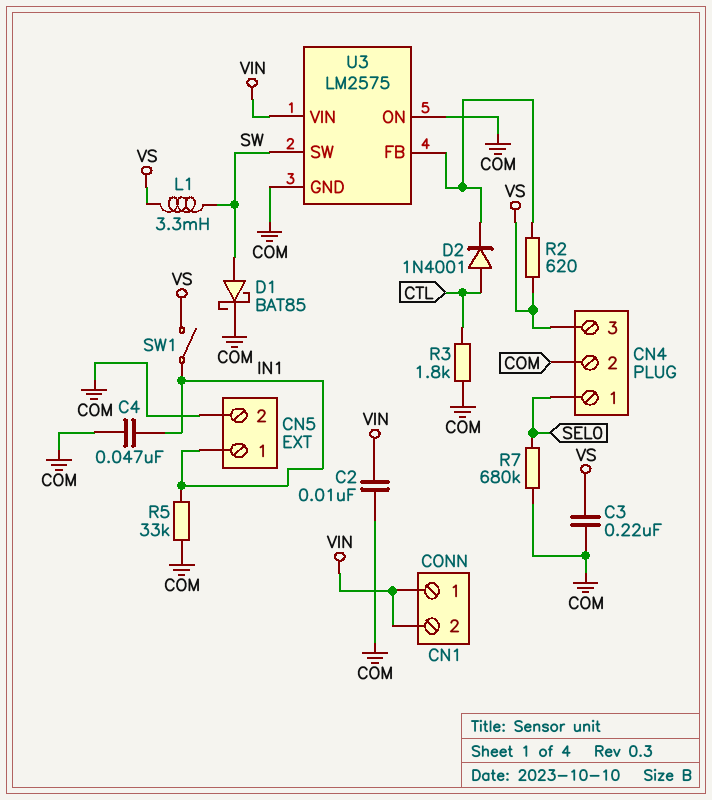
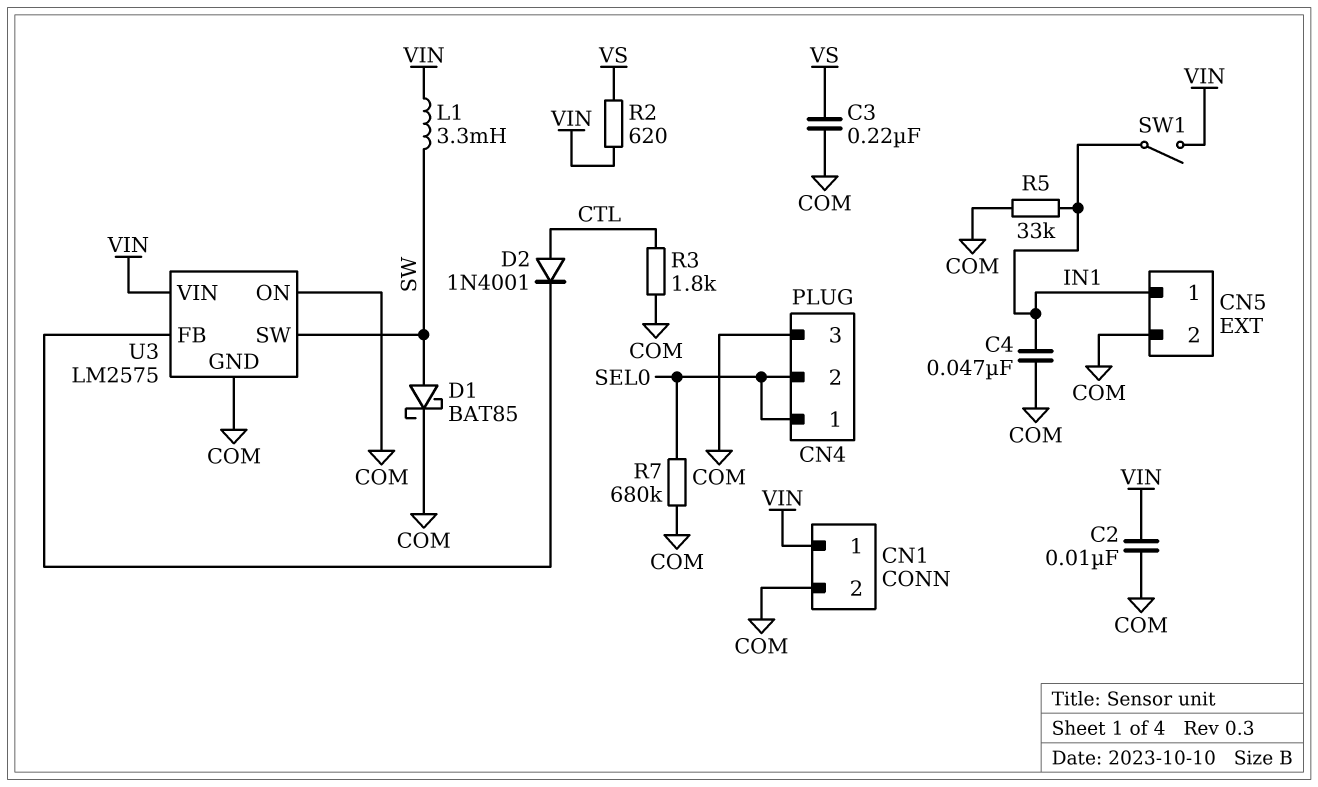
CN1 pin 2: VIN -> COM
CN4 pin 2: COM -> SEL0
CN4 pin 3: VS -> COM
L1: 3.3mH (SW, VS) -> 3.3mH (SW, VIN)
R2: 620 (U3/FB, VS) -> 620 (VIN, VS)
SW1: switch (IN1, VS) -> switch (IN1, VIN)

* [Exercise prompt]: Print the listing verbatim, images excluded.

* [Answer to this exercise]:
CN1 pin 2: VIN -> COM
CN4 pin 2: COM -> SEL0
CN4 pin 3: VS -> COM
L1: 3.3mH (SW, VS) -> 3.3mH (SW, VIN)
R2: 620 (U3/FB, VS) -> 620 (VIN, VS)
SW1: switch (IN1, VS) -> switch (IN1, VIN)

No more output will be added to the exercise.